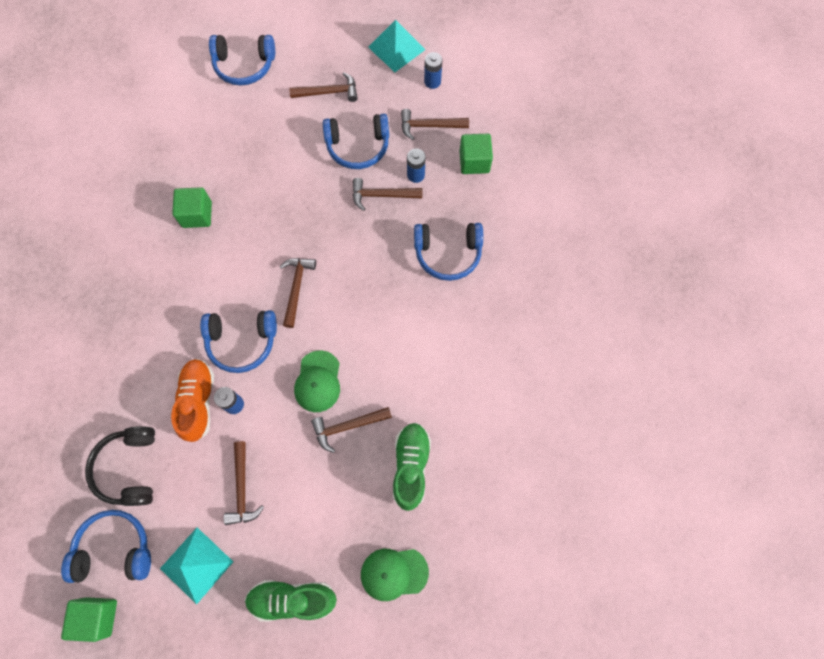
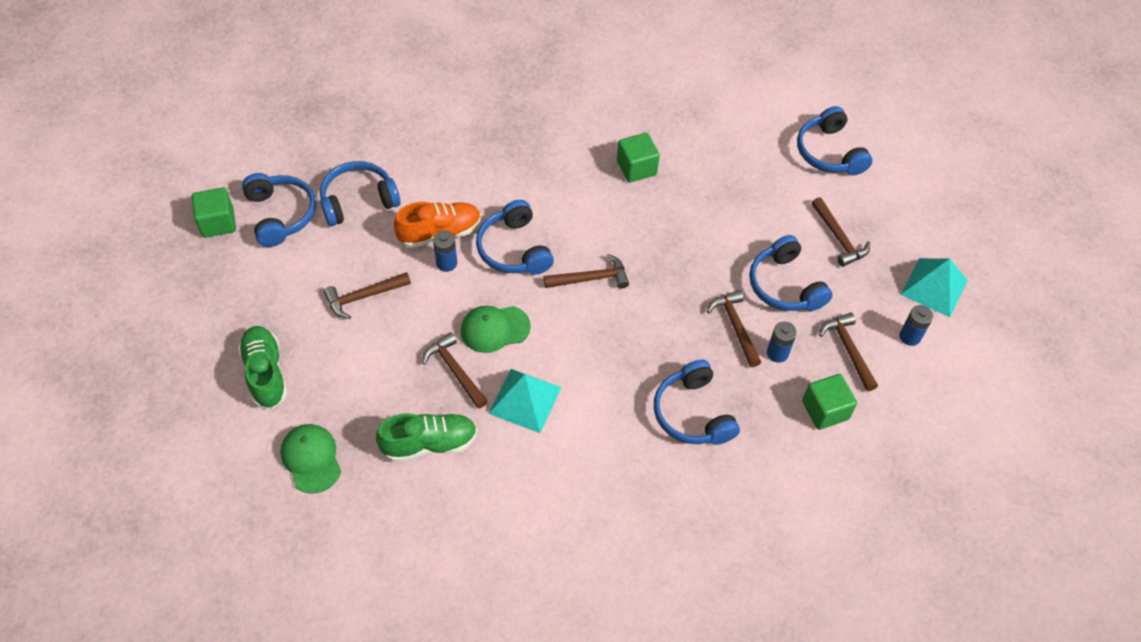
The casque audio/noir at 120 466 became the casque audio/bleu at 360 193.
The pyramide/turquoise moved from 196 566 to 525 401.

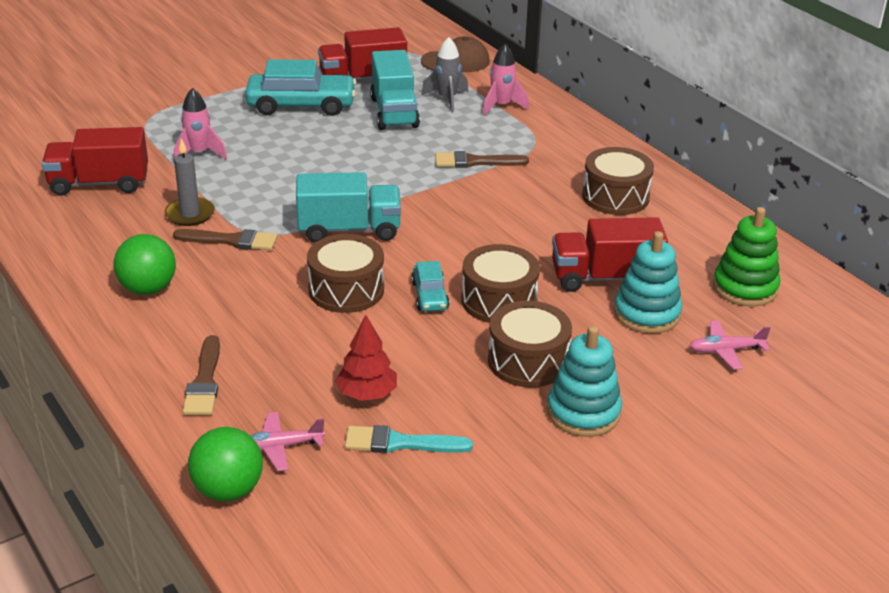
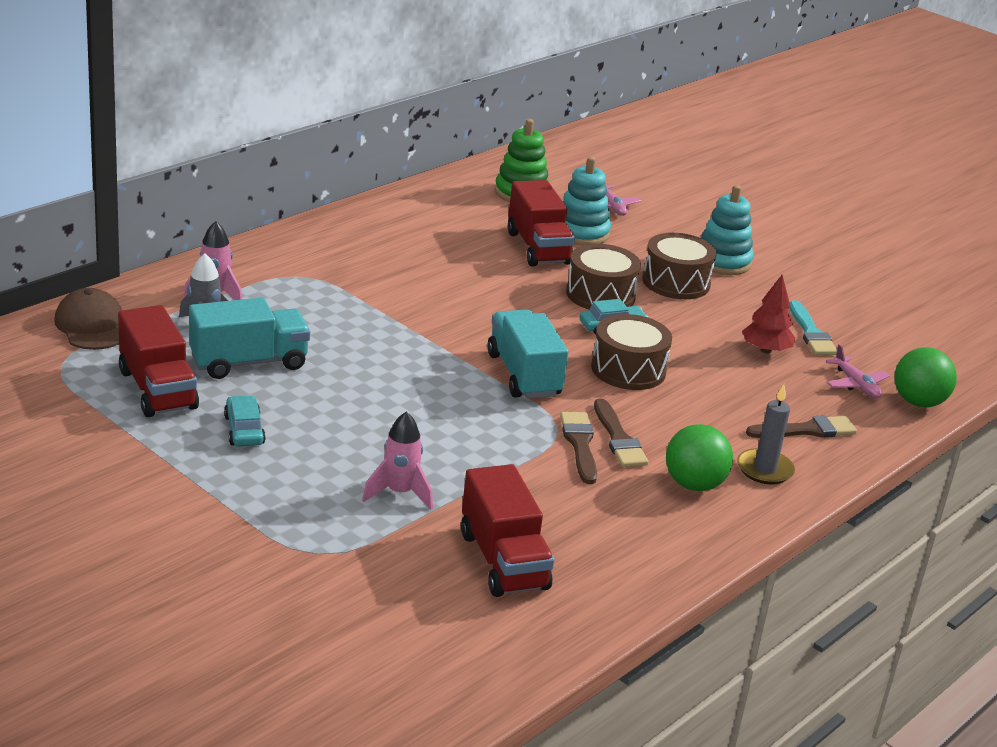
The voiture/turquoise at 300 87 changed to 0.52 times the size.
The pinceau/marron moved from 482 159 to 621 432.
The bougie/gris moved from 190 182 to 766 434.
The tambour/marron at 618 181 disappeared.

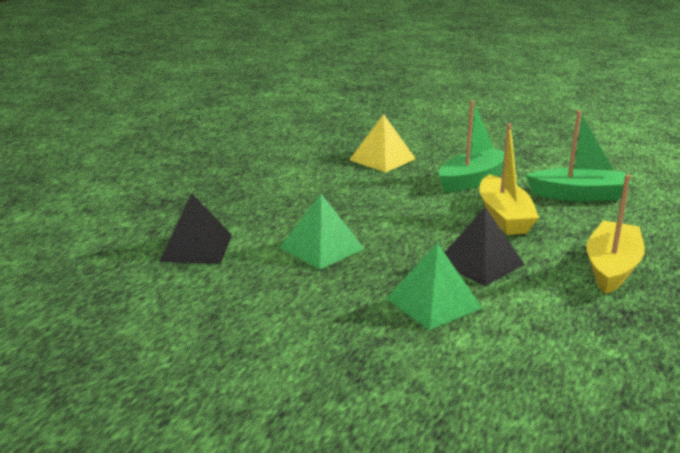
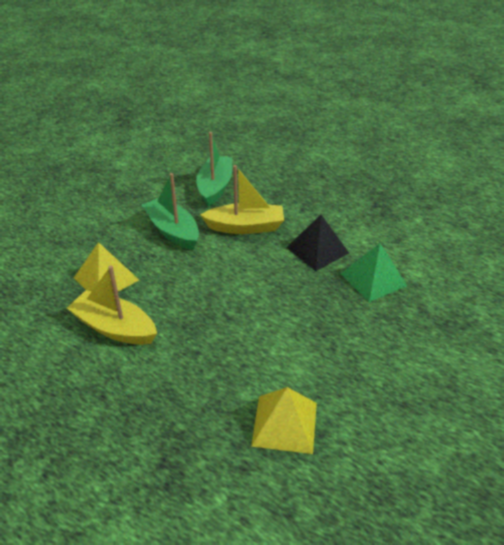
The bateau/jaune moved from 615 234 to 112 305.
The pyramide/noir at 195 228 became the pyramide/jaune at 284 420.
The pyramide/vert at 321 232 disappeared.

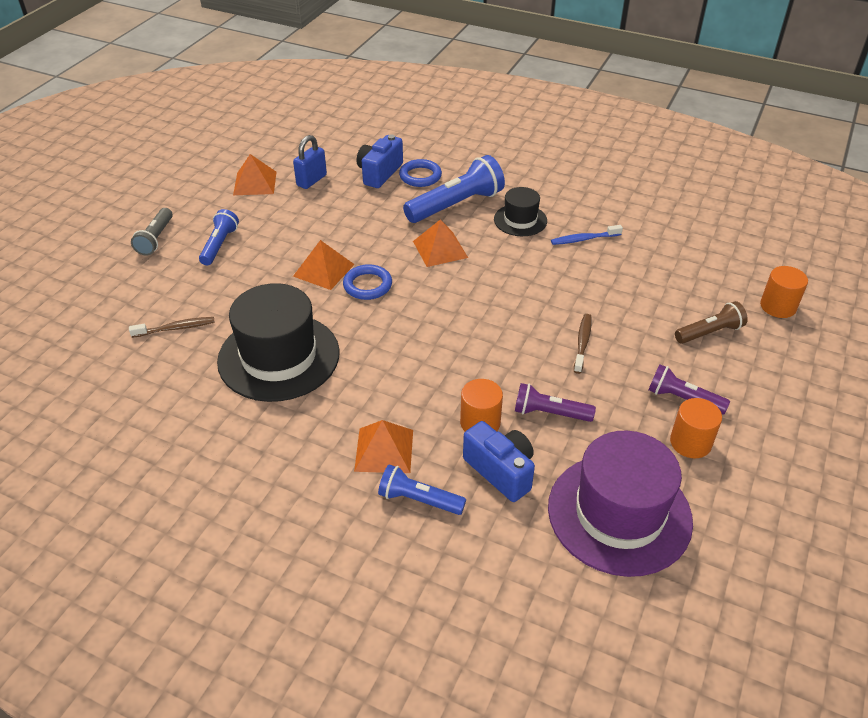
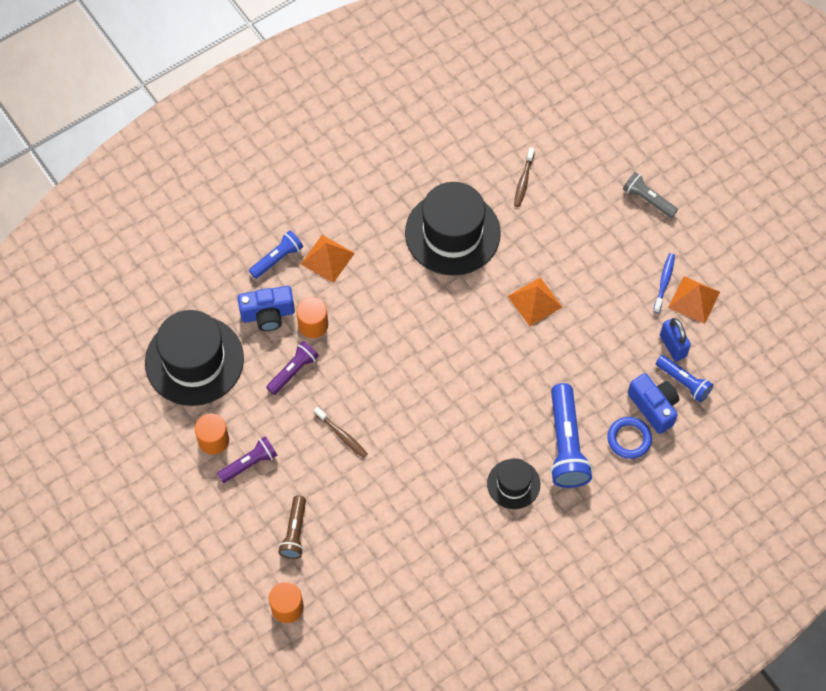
The chapeau/violet at 620 504 became the chapeau/noir at 194 358.
The brosse à dents/bleu moved from 587 235 to 664 283.
The lampe de poche/bleu moved from 219 237 to 684 378.
The anneau/bleu at 367 282 disappeared.
The pyramide/orange at 440 243 disappeared.

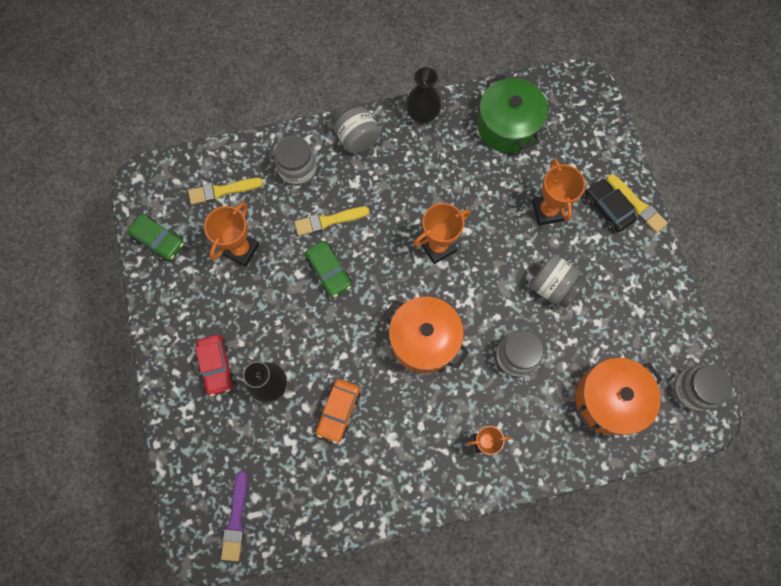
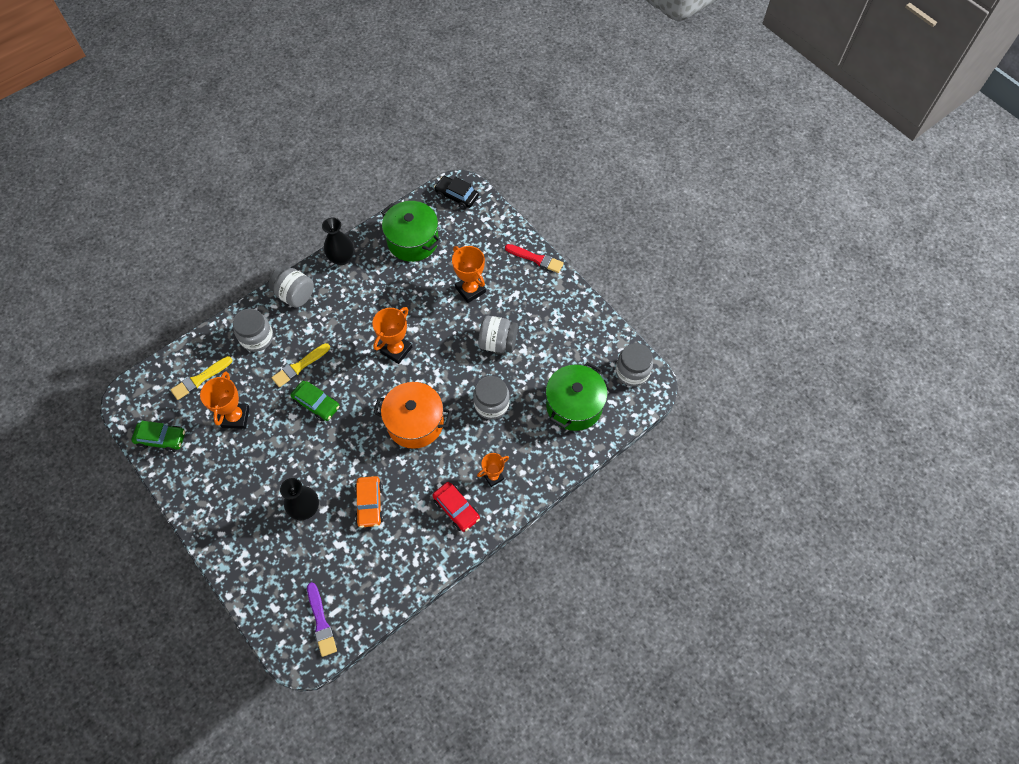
The voiture/rouge moved from 215 365 to 456 507.
The voiture/noir moved from 611 205 to 456 192.
The pinceau/jaune at 637 203 became the pinceau/rouge at 534 258.
The marmite/orange at 619 396 became the marmite/vert at 576 396.

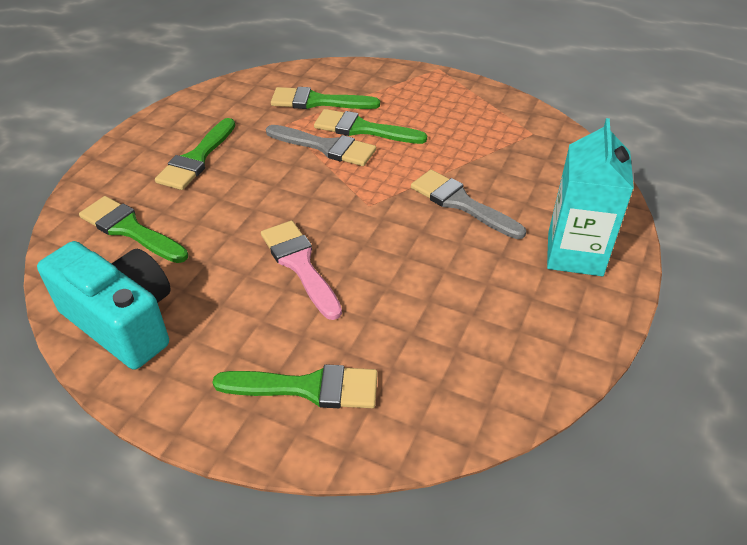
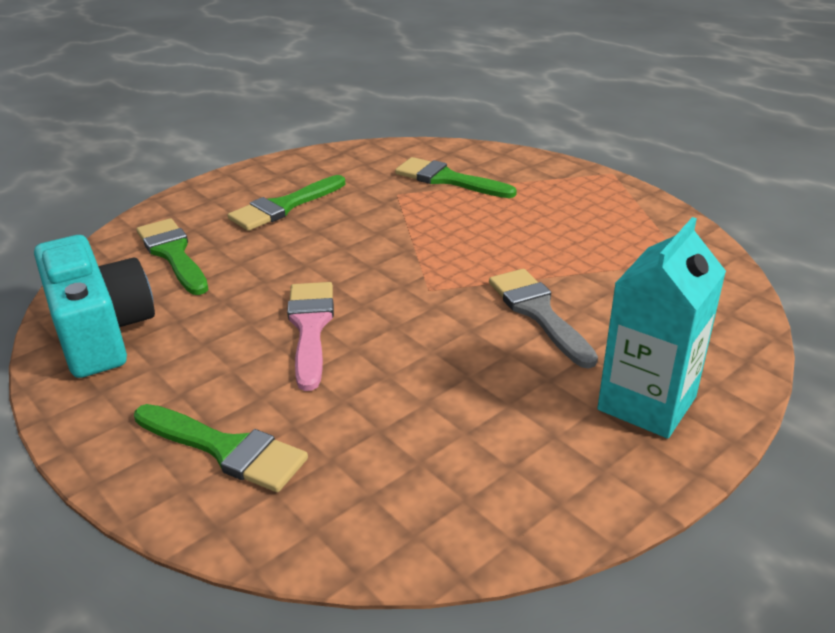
The pinceau/gris at 321 145 disappeared.
The pinceau/vert at 370 126 disappeared.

--------------------

Task instructions: Give every line above again exactly, omitting whatever pictures appear.

Problem solution:
The casque audio/noir at 120 466 became the casque audio/bleu at 360 193.
The pyramide/turquoise moved from 196 566 to 525 401.

The voiture/turquoise at 300 87 changed to 0.52 times the size.
The pinceau/marron moved from 482 159 to 621 432.
The bougie/gris moved from 190 182 to 766 434.
The tambour/marron at 618 181 disappeared.

The bateau/jaune moved from 615 234 to 112 305.
The pyramide/noir at 195 228 became the pyramide/jaune at 284 420.
The pyramide/vert at 321 232 disappeared.

The chapeau/violet at 620 504 became the chapeau/noir at 194 358.
The brosse à dents/bleu moved from 587 235 to 664 283.
The lampe de poche/bleu moved from 219 237 to 684 378.
The anneau/bleu at 367 282 disappeared.
The pyramide/orange at 440 243 disappeared.

The voiture/rouge moved from 215 365 to 456 507.
The voiture/noir moved from 611 205 to 456 192.
The pinceau/jaune at 637 203 became the pinceau/rouge at 534 258.
The marmite/orange at 619 396 became the marmite/vert at 576 396.

The pinceau/gris at 321 145 disappeared.
The pinceau/vert at 370 126 disappeared.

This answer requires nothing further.